### TASK DETAILS
In the listing below, locate the lines that hold "signals" and copy them.

### AVAILABLE RECORDS
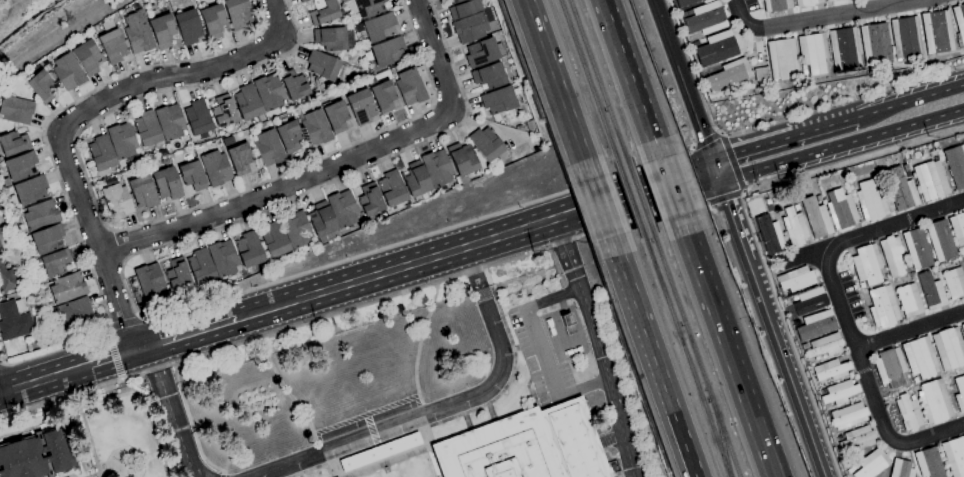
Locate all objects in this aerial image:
building: (300, 0)
building: (830, 0)
building: (303, 1)
building: (806, 2)
building: (688, 3)
building: (776, 5)
building: (364, 8)
building: (463, 8)
building: (323, 12)
building: (237, 13)
building: (705, 18)
road: (819, 18)
building: (213, 21)
building: (959, 21)
building: (188, 27)
building: (379, 27)
building: (471, 28)
building: (161, 31)
building: (937, 32)
building: (138, 36)
building: (330, 38)
building: (906, 38)
building: (874, 44)
building: (113, 46)
building: (691, 46)
building: (716, 48)
building: (844, 49)
building: (388, 51)
building: (483, 52)
building: (812, 53)
building: (87, 57)
building: (783, 60)
building: (324, 66)
building: (68, 72)
building: (728, 75)
building: (760, 76)
building: (489, 77)
road: (631, 79)
road: (681, 80)
railway: (599, 84)
building: (294, 85)
railway: (589, 85)
building: (41, 86)
building: (410, 87)
road: (557, 90)
building: (269, 92)
building: (382, 95)
building: (499, 100)
building: (248, 104)
building: (361, 107)
road: (883, 108)
building: (15, 110)
road: (959, 111)
building: (223, 112)
road: (78, 116)
building: (335, 116)
building: (197, 118)
building: (169, 122)
road: (773, 122)
building: (531, 125)
building: (316, 128)
building: (520, 128)
building: (147, 129)
building: (288, 135)
building: (122, 141)
road: (708, 141)
building: (13, 143)
building: (486, 144)
building: (268, 147)
road: (756, 147)
road: (837, 147)
building: (163, 152)
road: (48, 153)
building: (101, 153)
building: (1, 159)
building: (239, 159)
building: (462, 161)
traffic signals: (711, 161)
building: (129, 162)
building: (955, 165)
building: (19, 166)
road: (331, 166)
building: (215, 168)
building: (437, 168)
road: (715, 171)
building: (906, 171)
building: (192, 176)
building: (415, 180)
building: (930, 180)
building: (110, 181)
traffic signals: (719, 182)
building: (167, 183)
road: (623, 186)
road: (671, 187)
building: (391, 189)
building: (899, 189)
building: (30, 190)
building: (142, 192)
railway: (639, 196)
building: (819, 198)
railway: (629, 199)
building: (369, 200)
road: (728, 200)
building: (116, 201)
building: (871, 201)
building: (768, 205)
building: (408, 206)
building: (796, 207)
road: (599, 208)
road: (630, 208)
building: (342, 209)
building: (840, 209)
building: (40, 215)
building: (815, 218)
building: (322, 223)
road: (143, 224)
road: (735, 227)
road: (751, 227)
building: (794, 227)
building: (957, 228)
building: (295, 229)
road: (109, 230)
building: (1, 234)
building: (770, 235)
road: (497, 237)
building: (47, 239)
building: (940, 240)
building: (274, 242)
road: (115, 247)
building: (963, 247)
building: (917, 249)
building: (1, 250)
building: (248, 250)
building: (961, 254)
road: (803, 255)
building: (892, 255)
building: (223, 258)
building: (54, 262)
road: (123, 264)
building: (866, 264)
building: (201, 267)
building: (963, 269)
building: (177, 275)
building: (6, 279)
building: (795, 279)
building: (150, 283)
building: (953, 283)
road: (347, 284)
building: (67, 288)
building: (931, 291)
building: (908, 300)
building: (809, 301)
road: (358, 306)
building: (882, 307)
building: (75, 313)
road: (843, 315)
road: (161, 318)
building: (14, 320)
building: (568, 322)
building: (796, 323)
road: (126, 324)
road: (641, 325)
building: (816, 325)
building: (962, 328)
road: (909, 330)
road: (187, 334)
road: (600, 344)
road: (726, 346)
building: (824, 346)
road: (417, 347)
parking lot: (554, 347)
building: (949, 348)
road: (542, 350)
railway: (693, 350)
railway: (685, 352)
road: (113, 354)
building: (919, 358)
road: (105, 360)
road: (512, 369)
building: (890, 369)
building: (829, 370)
road: (788, 375)
road: (39, 381)
building: (839, 392)
building: (959, 393)
road: (289, 396)
building: (934, 402)
road: (444, 407)
road: (170, 412)
building: (910, 412)
road: (490, 413)
road: (366, 415)
building: (848, 416)
road: (497, 420)
road: (467, 422)
road: (191, 424)
road: (420, 426)
road: (371, 429)
railway: (719, 435)
building: (858, 439)
road: (684, 445)
building: (525, 446)
building: (379, 452)
building: (36, 456)
building: (954, 456)
road: (437, 463)
building: (928, 463)
building: (872, 464)
building: (852, 469)
building: (901, 469)
road: (306, 470)
road: (221, 476)

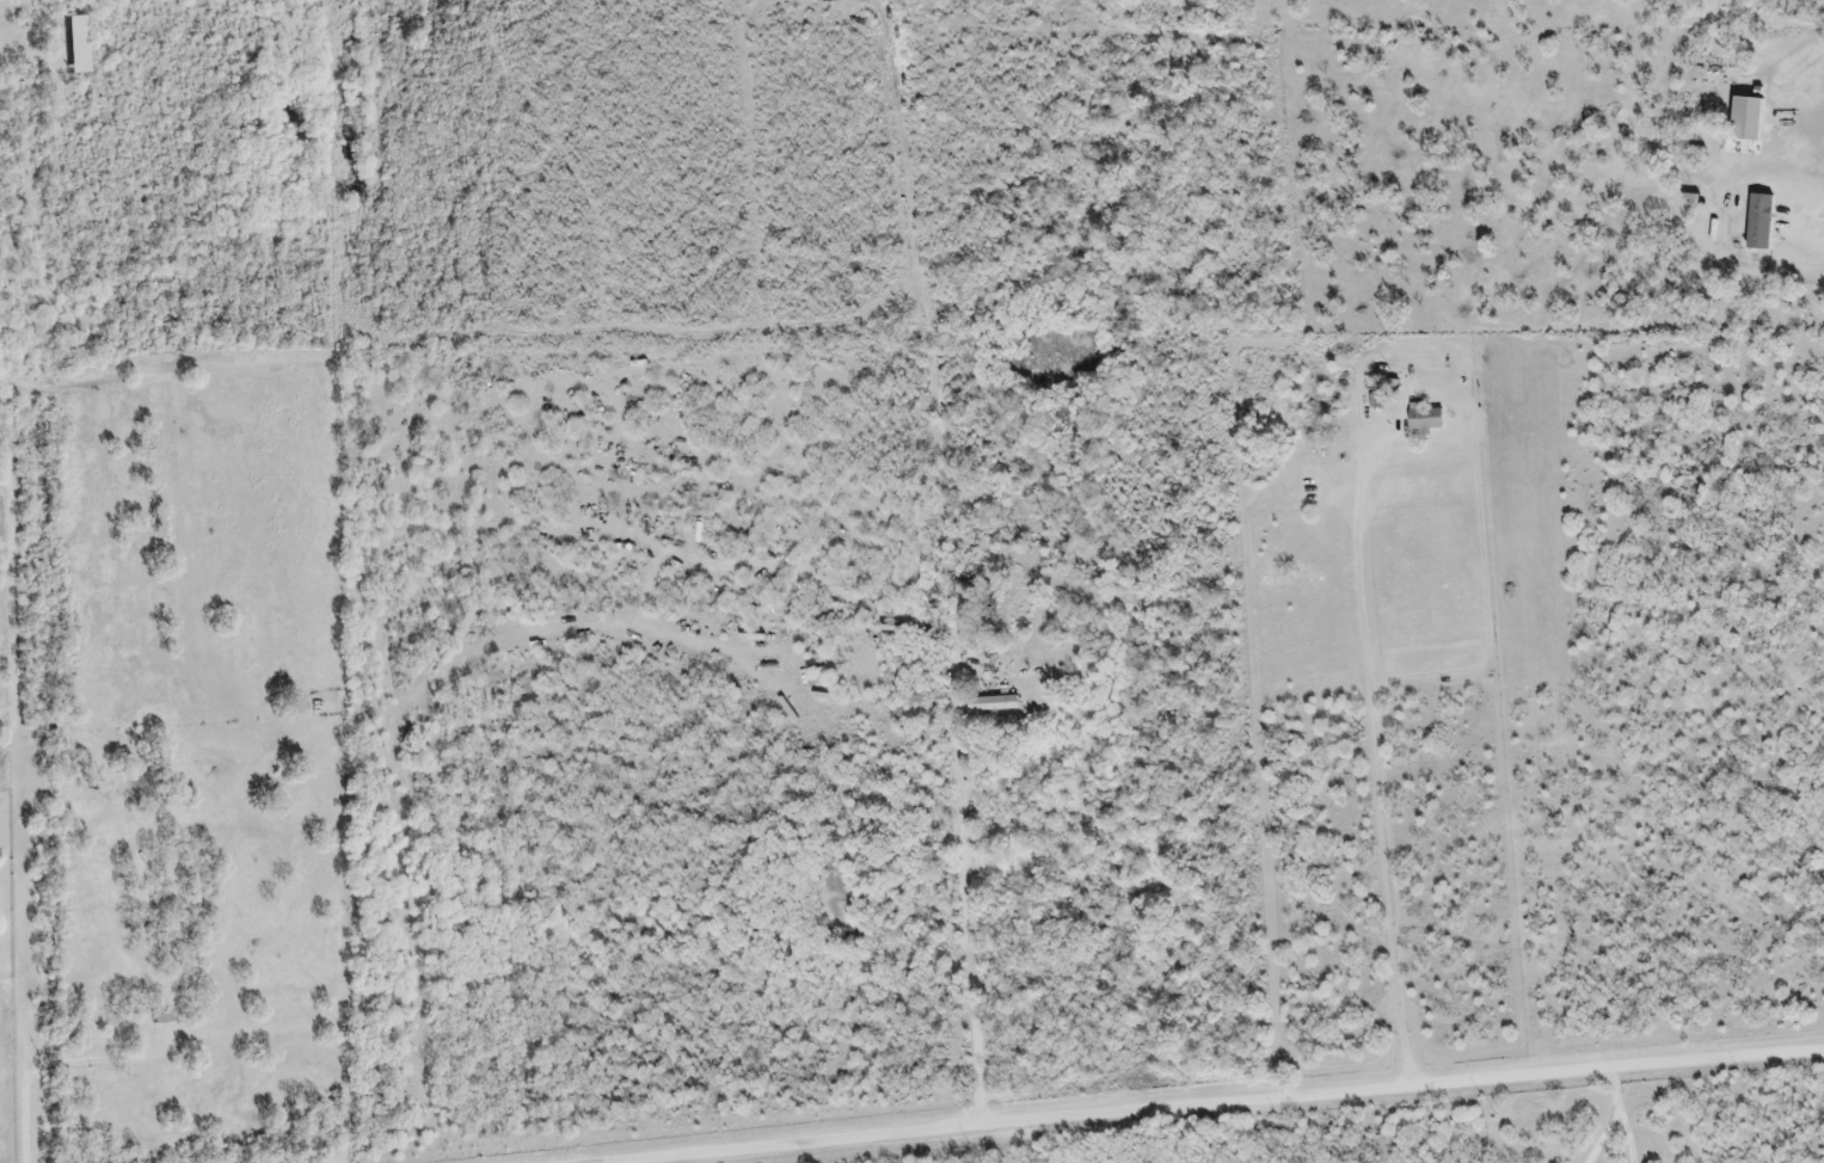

### RESULT FOR THIS TASK
traffic signals: (711, 161)
traffic signals: (719, 182)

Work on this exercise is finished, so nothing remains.